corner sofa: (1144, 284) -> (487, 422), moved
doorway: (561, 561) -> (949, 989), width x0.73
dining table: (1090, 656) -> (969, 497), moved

_ _ _ _ _

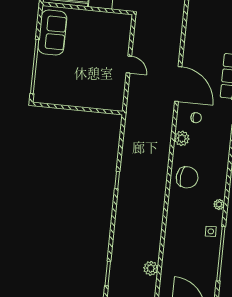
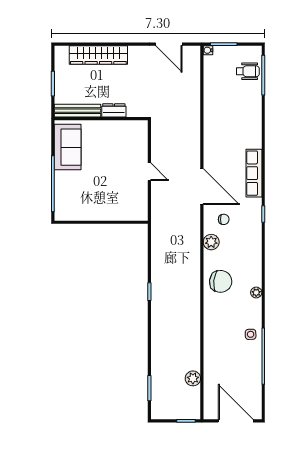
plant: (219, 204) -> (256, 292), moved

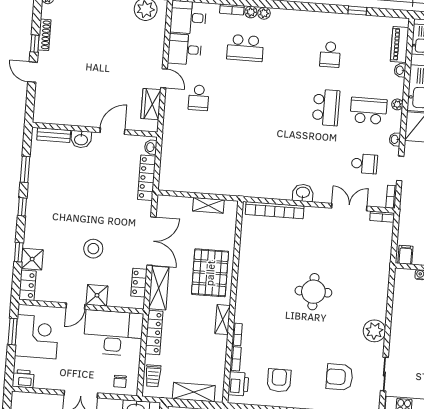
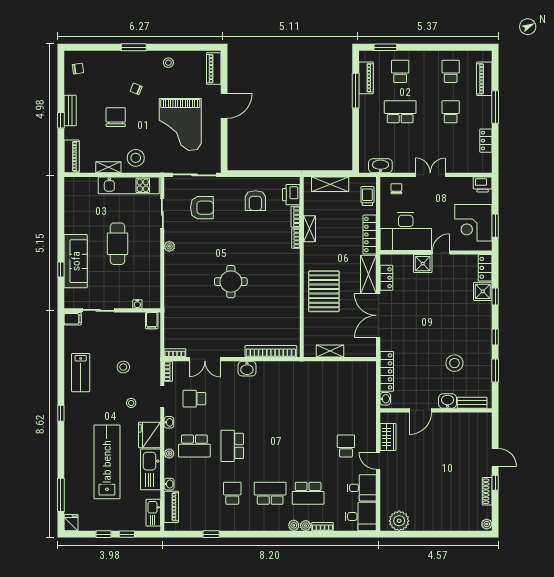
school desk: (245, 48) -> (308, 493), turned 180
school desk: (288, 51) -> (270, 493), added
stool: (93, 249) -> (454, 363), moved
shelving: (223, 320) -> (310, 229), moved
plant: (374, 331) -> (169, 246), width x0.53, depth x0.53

_ _ _ _ _

*Work to complete:* From the records above, reproduce exactly the lines from the one with "school desk: (245, 48)" to the one with "plant: (374, 331)", both included, and no others.

*Exercise solution:*
school desk: (245, 48) -> (308, 493), turned 180
school desk: (288, 51) -> (270, 493), added
stool: (93, 249) -> (454, 363), moved
shelving: (223, 320) -> (310, 229), moved
plant: (374, 331) -> (169, 246), width x0.53, depth x0.53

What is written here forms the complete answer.